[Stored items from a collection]
· · · · ·
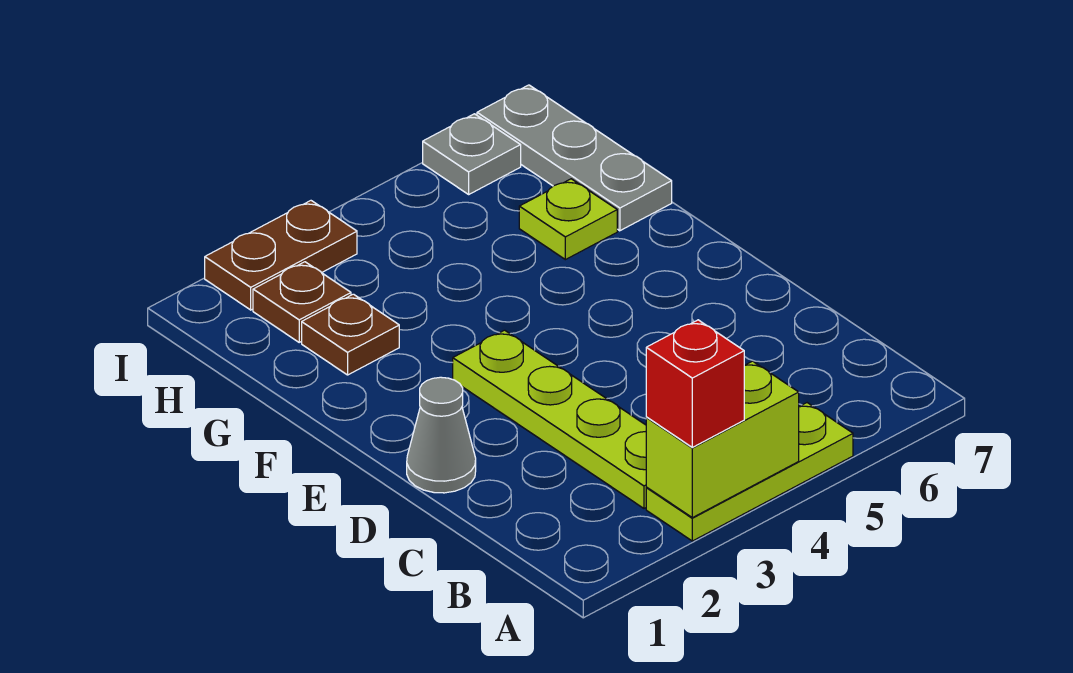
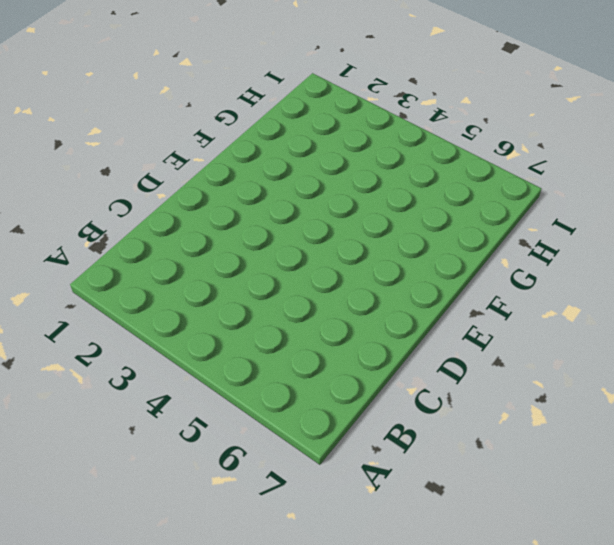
none -> lime 1x3 plate [646,403,853,541]
none -> lime 1x4 plate [453,330,647,508]

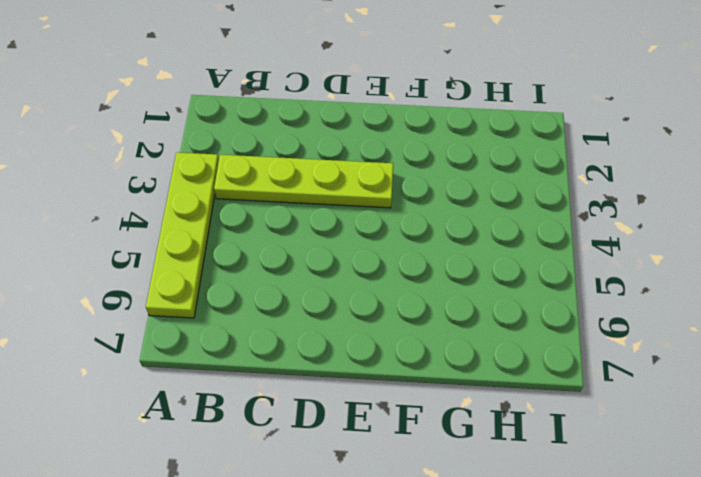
lime 1x4 plate [146,152,219,318] -> lime 1x3 plate [646,403,853,541]
none -> grey 1x1 cone [407,377,476,493]
none -> brown 1x1 plate [302,294,399,375]

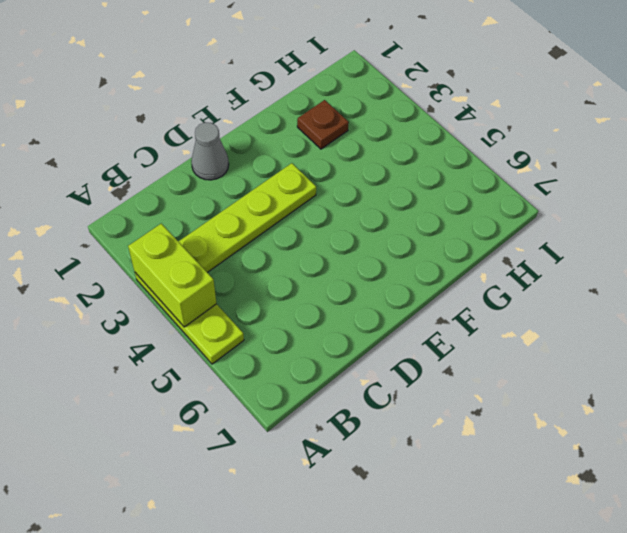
none -> lime 1x1 plate [519,179,617,260]
none -> grey 1x3 plate [477,85,672,231]

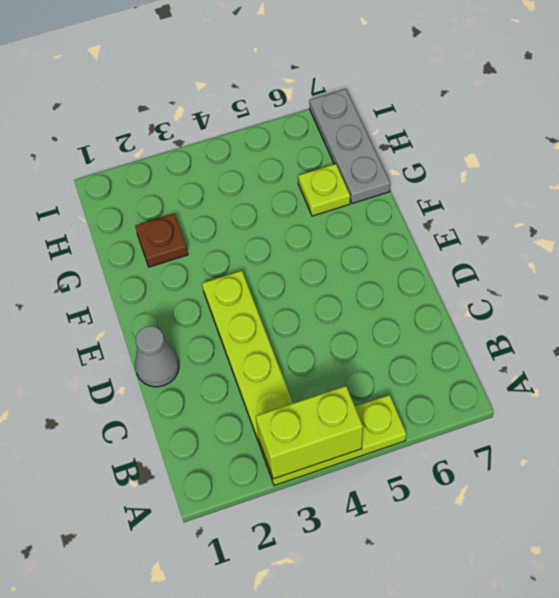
none -> brown 1x1 plate [253,262,351,342]
none -> brown 1x2 plate [205,201,357,310]

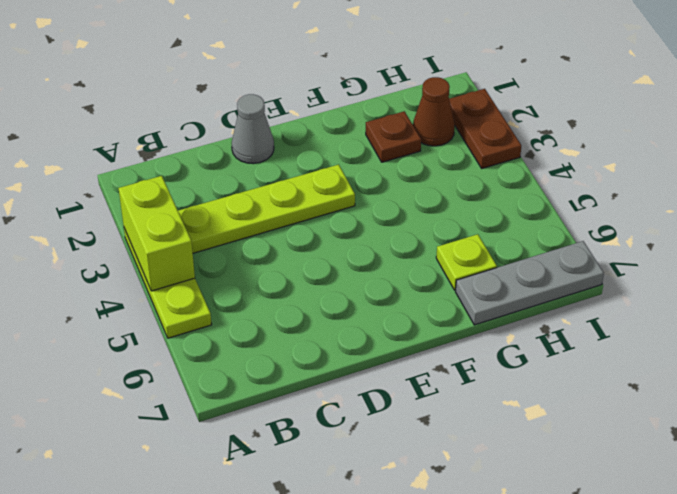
brown 1x1 cone [413,77,455,146] -> brown 1x1 plate [253,262,351,342]
none -> grey 1x1 plate [423,114,521,194]
none -> red 1x1 brick [646,320,744,447]

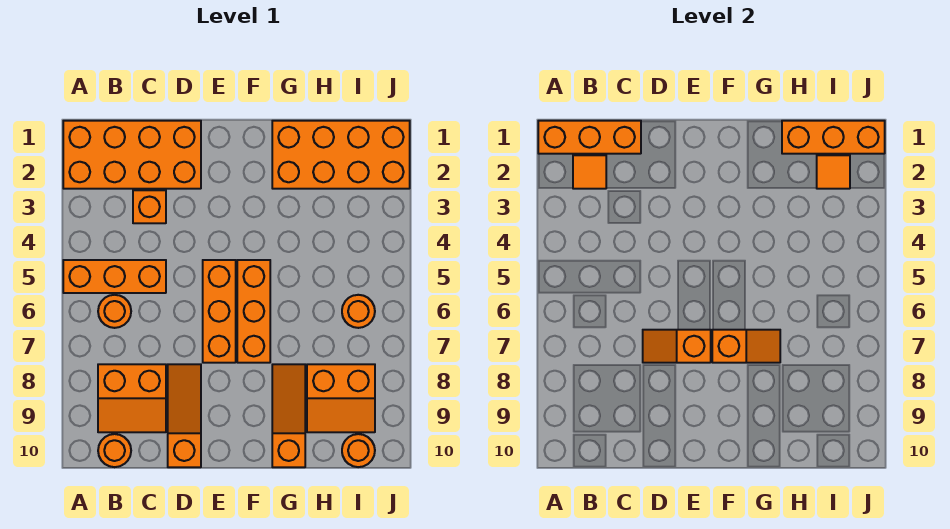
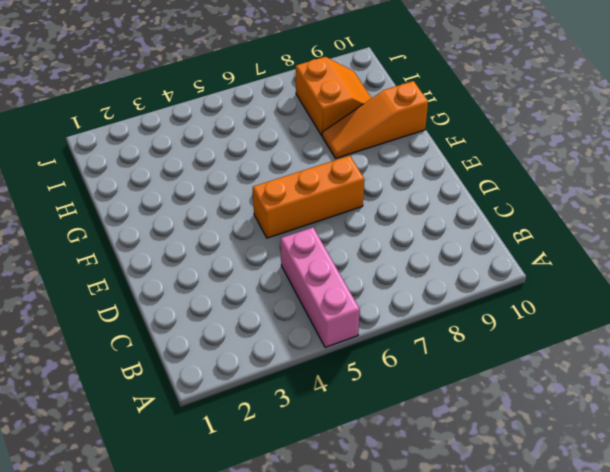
pink 1x3 brick [281,228,360,347] -> orange 1x3 brick [63,260,166,293]
none -> orange 2x4 brick [63,121,201,189]
none -> orange 1x1 round brick [98,295,131,328]
none -> orange 2x2 slope [98,364,166,432]

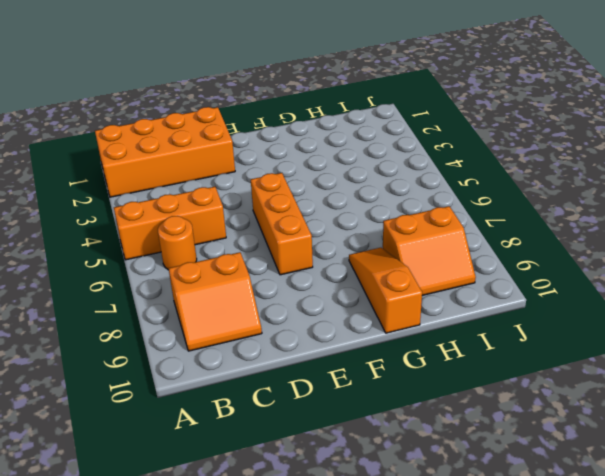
none -> orange 1x1 round brick [98,434,131,467]
none -> orange 1x1 brick [133,190,166,223]
none -> orange 1x3 slope [168,364,201,467]

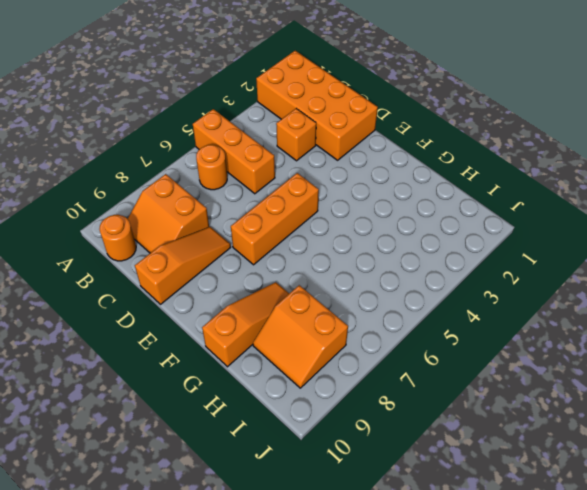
none -> orange 1x3 brick [237,260,270,363]
none -> orange 2x4 brick [272,121,410,189]
none -> orange 1x1 round brick [342,295,375,328]

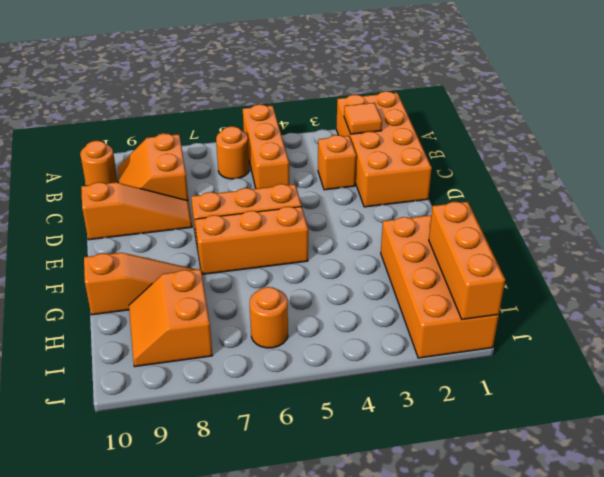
none -> orange 1x1 round brick [342,434,375,467]
none -> orange 1x3 brick [538,121,641,154]
none -> orange 1x2 slope [643,330,711,363]

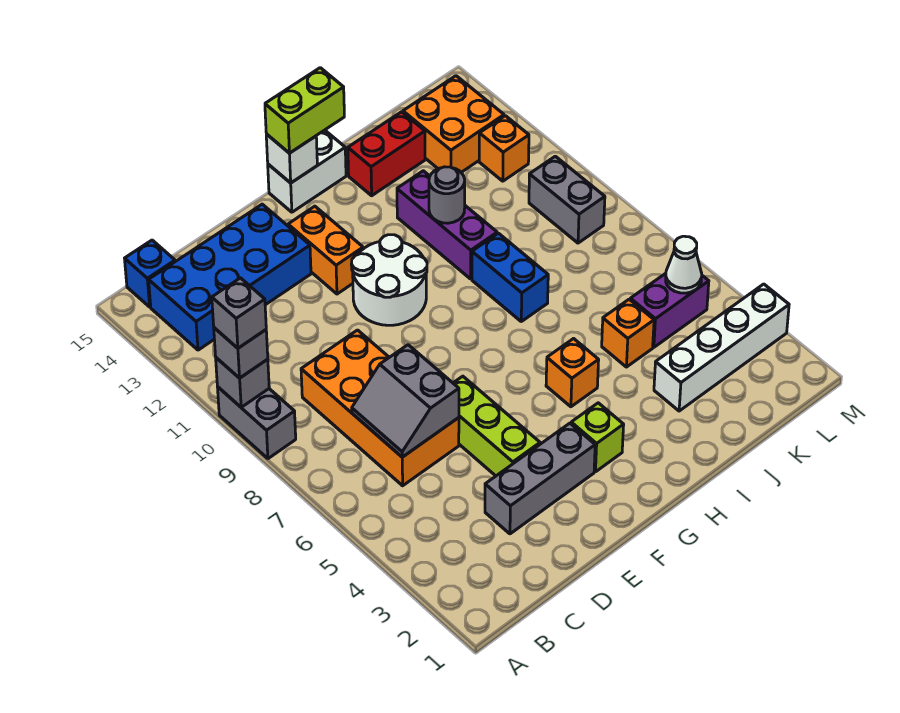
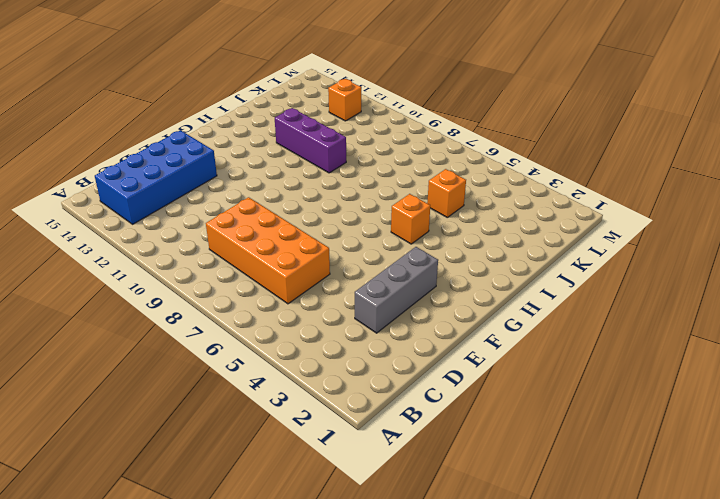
none -> grey 1x2 brick [218,387,296,459]
none -> blue 1x1 brick [125,240,175,307]
none -> lime 1x3 brick [453,376,540,476]

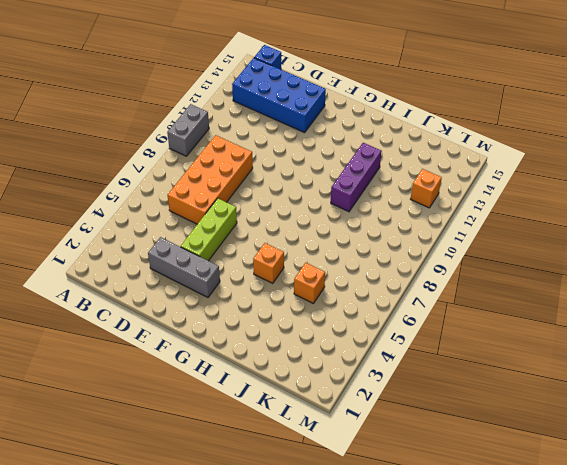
none -> white 2x2 round brick [351,235,427,325]
none -> orange 1x2 brick [288,206,363,294]
none -> lime 1x1 brick [571,403,624,472]

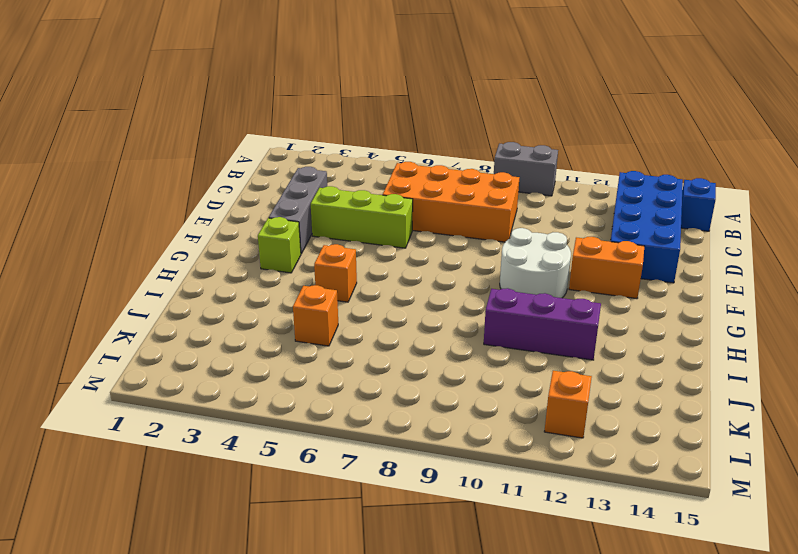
none -> white 1x2 brick [268,130,346,212]
none -> blue 1x2 brick [472,233,548,321]
none -> red 1x2 brick [348,112,425,196]

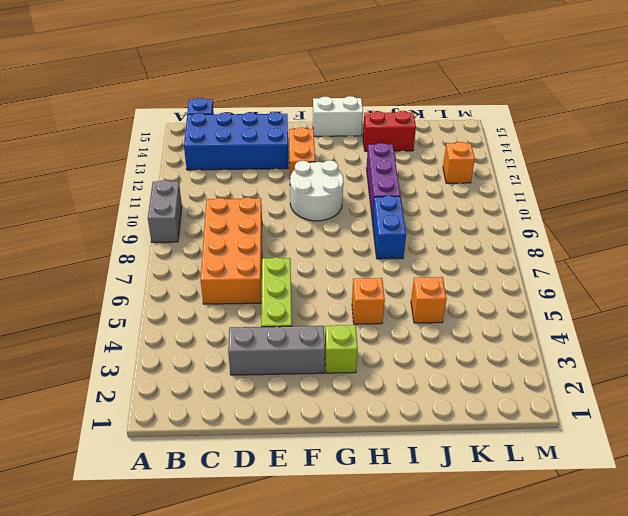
none -> white 1x4 brick [654,284,789,411]
none -> purple 1x2 brick [630,273,709,347]
none -> orange 2x2 brick [403,76,504,172]

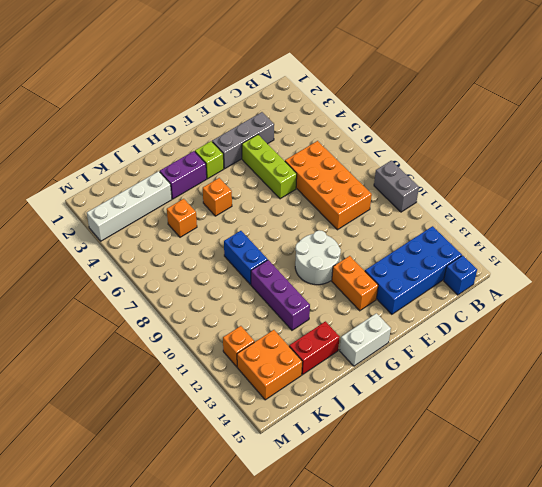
purple 1x2 brick [160,151,207,199] -> purple 1x2 brick moved to [630,273,709,347]
none -> grey 1x2 brick [529,156,605,243]
none -> grey 1x1 brick [216,358,269,407]
none -> grey 2x2 slope [352,345,459,457]

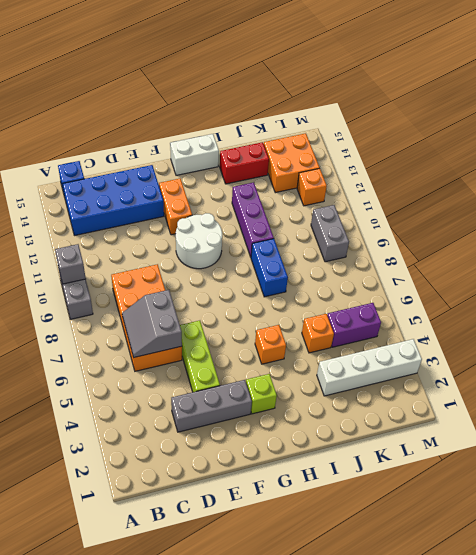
none -> white 1x1 brick [266,134,317,183]
none -> grey 1x1 round brick [429,167,465,223]
none -> white 1x1 cone [666,236,702,293]

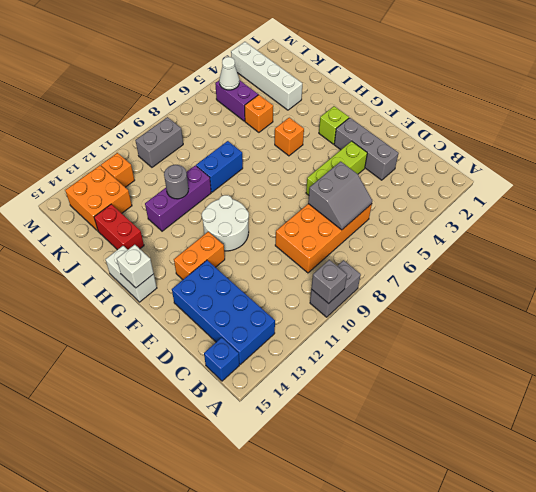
none -> grey 1x1 brick [214,328,268,378]
none -> lime 1x2 brick [265,68,344,153]
none -> grey 1x1 brick [212,278,266,348]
· · · · ·
Directions for this task
In your copy of the entries above, leave out the pictures and keep every word exact.

Your solution
none -> lime 1x3 plate [646,403,853,541]
none -> lime 1x4 plate [453,330,647,508]

lime 1x4 plate [146,152,219,318] -> lime 1x3 plate [646,403,853,541]
none -> grey 1x1 cone [407,377,476,493]
none -> brown 1x1 plate [302,294,399,375]

none -> lime 1x1 plate [519,179,617,260]
none -> grey 1x3 plate [477,85,672,231]

none -> brown 1x1 plate [253,262,351,342]
none -> brown 1x2 plate [205,201,357,310]

brown 1x1 cone [413,77,455,146] -> brown 1x1 plate [253,262,351,342]
none -> grey 1x1 plate [423,114,521,194]
none -> red 1x1 brick [646,320,744,447]

pink 1x3 brick [281,228,360,347] -> orange 1x3 brick [63,260,166,293]
none -> orange 2x4 brick [63,121,201,189]
none -> orange 1x1 round brick [98,295,131,328]
none -> orange 2x2 slope [98,364,166,432]

none -> orange 1x1 round brick [98,434,131,467]
none -> orange 1x1 brick [133,190,166,223]
none -> orange 1x3 slope [168,364,201,467]

none -> orange 1x3 brick [237,260,270,363]
none -> orange 2x4 brick [272,121,410,189]
none -> orange 1x1 round brick [342,295,375,328]

none -> orange 1x1 round brick [342,434,375,467]
none -> orange 1x3 brick [538,121,641,154]
none -> orange 1x2 slope [643,330,711,363]

none -> grey 1x2 brick [218,387,296,459]
none -> blue 1x1 brick [125,240,175,307]
none -> lime 1x3 brick [453,376,540,476]

none -> white 2x2 round brick [351,235,427,325]
none -> orange 1x2 brick [288,206,363,294]
none -> lime 1x1 brick [571,403,624,472]

none -> white 1x2 brick [268,130,346,212]
none -> blue 1x2 brick [472,233,548,321]
none -> red 1x2 brick [348,112,425,196]

none -> white 1x4 brick [654,284,789,411]
none -> purple 1x2 brick [630,273,709,347]
none -> orange 2x2 brick [403,76,504,172]

purple 1x2 brick [160,151,207,199] -> purple 1x2 brick moved to [630,273,709,347]
none -> grey 1x2 brick [529,156,605,243]
none -> grey 1x1 brick [216,358,269,407]
none -> grey 2x2 slope [352,345,459,457]

none -> white 1x1 brick [266,134,317,183]
none -> grey 1x1 round brick [429,167,465,223]
none -> white 1x1 cone [666,236,702,293]

none -> grey 1x1 brick [214,328,268,378]
none -> lime 1x2 brick [265,68,344,153]
none -> grey 1x1 brick [212,278,266,348]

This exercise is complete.